■ **Action item**
Tally every line in the entries below that holds "cone", then give only the total.

■ **Exercise material**
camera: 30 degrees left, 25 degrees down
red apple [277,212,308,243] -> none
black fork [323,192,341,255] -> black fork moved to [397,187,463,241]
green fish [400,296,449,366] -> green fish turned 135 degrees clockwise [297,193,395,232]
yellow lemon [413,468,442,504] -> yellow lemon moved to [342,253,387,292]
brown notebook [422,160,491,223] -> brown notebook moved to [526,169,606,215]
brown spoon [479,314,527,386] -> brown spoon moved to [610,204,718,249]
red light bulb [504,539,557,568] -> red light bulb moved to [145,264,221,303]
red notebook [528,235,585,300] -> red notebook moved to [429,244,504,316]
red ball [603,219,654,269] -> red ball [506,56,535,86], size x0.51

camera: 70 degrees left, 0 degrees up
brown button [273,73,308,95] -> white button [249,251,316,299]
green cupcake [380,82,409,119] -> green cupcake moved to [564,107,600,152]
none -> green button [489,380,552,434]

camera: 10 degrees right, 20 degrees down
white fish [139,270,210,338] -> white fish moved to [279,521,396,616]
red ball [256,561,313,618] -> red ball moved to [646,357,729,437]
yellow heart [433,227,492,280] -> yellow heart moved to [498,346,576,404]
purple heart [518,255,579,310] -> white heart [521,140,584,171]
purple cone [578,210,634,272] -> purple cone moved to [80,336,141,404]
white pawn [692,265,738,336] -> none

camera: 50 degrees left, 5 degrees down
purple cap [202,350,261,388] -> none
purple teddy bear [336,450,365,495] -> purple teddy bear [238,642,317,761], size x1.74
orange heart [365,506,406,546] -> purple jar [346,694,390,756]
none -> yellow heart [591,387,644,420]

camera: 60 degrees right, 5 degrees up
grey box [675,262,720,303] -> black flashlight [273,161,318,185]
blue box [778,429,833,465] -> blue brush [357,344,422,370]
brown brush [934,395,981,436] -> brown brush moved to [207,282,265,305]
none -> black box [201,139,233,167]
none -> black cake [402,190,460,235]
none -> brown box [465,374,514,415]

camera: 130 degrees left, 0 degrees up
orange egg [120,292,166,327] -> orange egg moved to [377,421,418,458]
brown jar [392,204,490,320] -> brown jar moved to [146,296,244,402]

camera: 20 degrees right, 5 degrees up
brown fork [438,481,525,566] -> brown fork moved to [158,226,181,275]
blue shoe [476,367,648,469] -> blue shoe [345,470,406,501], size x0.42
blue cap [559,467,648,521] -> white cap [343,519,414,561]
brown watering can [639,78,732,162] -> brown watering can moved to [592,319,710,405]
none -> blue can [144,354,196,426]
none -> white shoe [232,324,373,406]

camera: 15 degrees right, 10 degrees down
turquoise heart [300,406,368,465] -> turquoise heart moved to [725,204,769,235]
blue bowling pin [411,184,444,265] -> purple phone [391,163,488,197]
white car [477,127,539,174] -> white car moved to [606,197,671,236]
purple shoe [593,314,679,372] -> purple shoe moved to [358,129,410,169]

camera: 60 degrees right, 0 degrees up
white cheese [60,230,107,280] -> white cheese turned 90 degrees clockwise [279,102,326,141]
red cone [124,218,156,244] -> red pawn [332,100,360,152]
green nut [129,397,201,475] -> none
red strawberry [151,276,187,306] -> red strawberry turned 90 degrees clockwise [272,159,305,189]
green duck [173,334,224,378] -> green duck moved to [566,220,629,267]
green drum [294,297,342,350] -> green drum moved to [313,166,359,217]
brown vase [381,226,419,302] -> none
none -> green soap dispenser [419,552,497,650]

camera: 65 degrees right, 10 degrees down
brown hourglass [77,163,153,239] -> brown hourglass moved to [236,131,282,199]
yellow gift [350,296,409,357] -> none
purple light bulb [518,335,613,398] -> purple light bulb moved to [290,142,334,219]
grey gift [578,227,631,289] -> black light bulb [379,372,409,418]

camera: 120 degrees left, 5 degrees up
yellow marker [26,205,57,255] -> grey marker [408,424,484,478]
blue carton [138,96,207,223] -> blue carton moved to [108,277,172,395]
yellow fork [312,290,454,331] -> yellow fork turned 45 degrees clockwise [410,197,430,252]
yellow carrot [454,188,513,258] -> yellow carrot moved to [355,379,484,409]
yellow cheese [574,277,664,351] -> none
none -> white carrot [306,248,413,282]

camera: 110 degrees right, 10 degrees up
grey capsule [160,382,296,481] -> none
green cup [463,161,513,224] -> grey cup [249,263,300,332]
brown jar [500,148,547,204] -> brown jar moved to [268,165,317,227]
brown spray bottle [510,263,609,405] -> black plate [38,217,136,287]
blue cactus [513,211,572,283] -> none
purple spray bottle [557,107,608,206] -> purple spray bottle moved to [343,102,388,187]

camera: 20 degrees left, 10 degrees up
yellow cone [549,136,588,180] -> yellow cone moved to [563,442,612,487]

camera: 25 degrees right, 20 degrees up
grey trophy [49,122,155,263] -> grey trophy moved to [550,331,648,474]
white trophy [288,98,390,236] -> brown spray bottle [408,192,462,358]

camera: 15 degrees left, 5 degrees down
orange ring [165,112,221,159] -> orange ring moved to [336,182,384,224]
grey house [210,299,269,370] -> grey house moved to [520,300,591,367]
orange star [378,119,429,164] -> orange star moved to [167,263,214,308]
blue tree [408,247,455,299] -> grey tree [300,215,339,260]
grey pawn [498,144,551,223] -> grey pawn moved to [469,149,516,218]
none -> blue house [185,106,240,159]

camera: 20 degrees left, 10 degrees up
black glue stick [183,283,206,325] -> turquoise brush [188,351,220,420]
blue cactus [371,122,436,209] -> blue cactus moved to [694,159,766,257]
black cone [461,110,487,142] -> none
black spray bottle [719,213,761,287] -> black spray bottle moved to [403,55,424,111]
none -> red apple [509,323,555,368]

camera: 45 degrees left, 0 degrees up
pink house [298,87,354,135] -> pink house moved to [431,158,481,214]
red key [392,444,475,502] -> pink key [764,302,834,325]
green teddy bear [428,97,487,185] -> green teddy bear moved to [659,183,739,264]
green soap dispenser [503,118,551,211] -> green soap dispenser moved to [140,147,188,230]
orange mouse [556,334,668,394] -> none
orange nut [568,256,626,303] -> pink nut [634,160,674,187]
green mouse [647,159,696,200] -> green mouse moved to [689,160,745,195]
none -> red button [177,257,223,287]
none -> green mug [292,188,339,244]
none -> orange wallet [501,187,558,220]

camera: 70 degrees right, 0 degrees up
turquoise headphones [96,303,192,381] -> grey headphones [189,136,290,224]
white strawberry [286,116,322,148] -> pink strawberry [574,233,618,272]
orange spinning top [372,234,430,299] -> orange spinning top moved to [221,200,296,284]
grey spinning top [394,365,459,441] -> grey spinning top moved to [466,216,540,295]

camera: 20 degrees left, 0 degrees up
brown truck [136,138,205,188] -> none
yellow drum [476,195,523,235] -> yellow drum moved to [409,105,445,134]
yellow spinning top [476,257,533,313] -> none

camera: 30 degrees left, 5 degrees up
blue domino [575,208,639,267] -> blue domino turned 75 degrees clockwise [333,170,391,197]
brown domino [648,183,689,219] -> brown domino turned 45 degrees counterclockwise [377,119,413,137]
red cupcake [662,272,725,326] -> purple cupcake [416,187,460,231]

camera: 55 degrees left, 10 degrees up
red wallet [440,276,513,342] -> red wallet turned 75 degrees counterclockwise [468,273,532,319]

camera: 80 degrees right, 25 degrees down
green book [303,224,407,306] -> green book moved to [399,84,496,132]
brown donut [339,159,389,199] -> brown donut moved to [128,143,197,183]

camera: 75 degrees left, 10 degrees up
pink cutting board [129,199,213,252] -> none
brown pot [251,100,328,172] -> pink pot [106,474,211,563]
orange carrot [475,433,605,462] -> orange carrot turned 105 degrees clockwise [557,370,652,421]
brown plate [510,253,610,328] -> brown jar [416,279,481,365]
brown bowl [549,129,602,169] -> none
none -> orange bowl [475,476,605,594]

■ **Problem solution**
4